**INFORMATION SHOWN:**
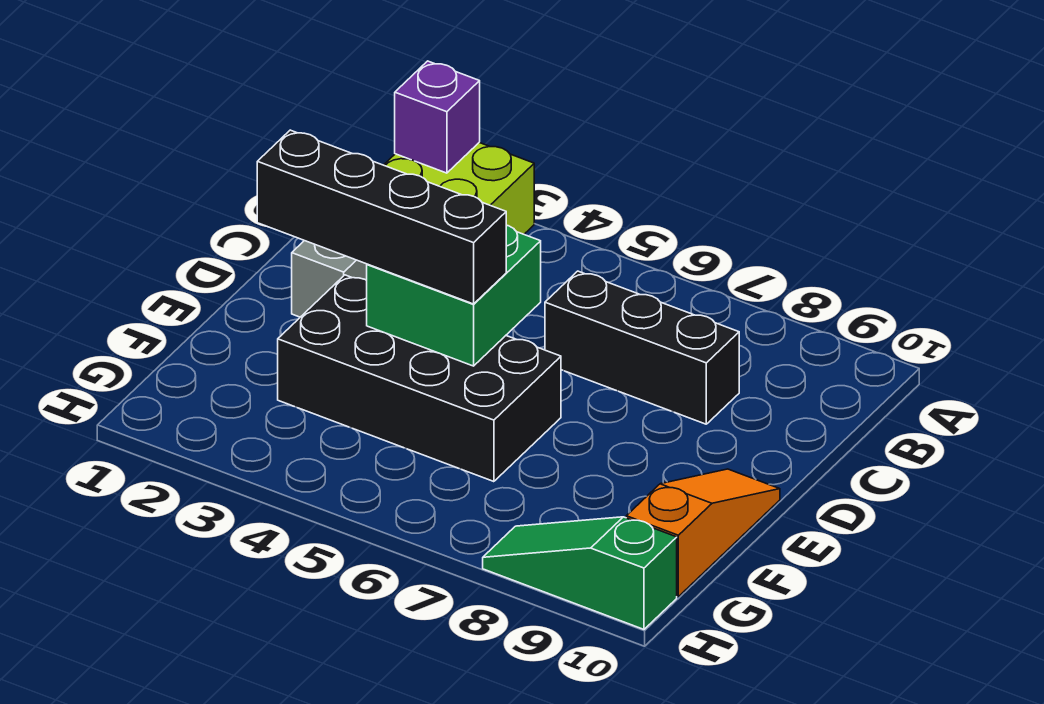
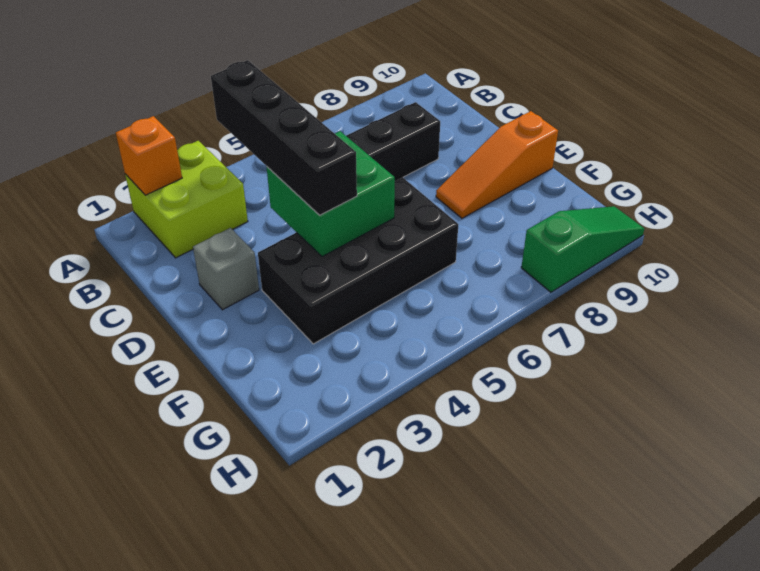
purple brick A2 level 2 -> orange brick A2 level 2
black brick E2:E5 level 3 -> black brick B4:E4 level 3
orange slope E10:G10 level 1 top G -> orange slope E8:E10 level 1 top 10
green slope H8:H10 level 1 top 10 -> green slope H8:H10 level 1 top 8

**PROBLEM STATEMENT:**
Each line above with the word "slope" must be returned.

**RESULT OF THE TASK:**
orange slope E10:G10 level 1 top G -> orange slope E8:E10 level 1 top 10
green slope H8:H10 level 1 top 10 -> green slope H8:H10 level 1 top 8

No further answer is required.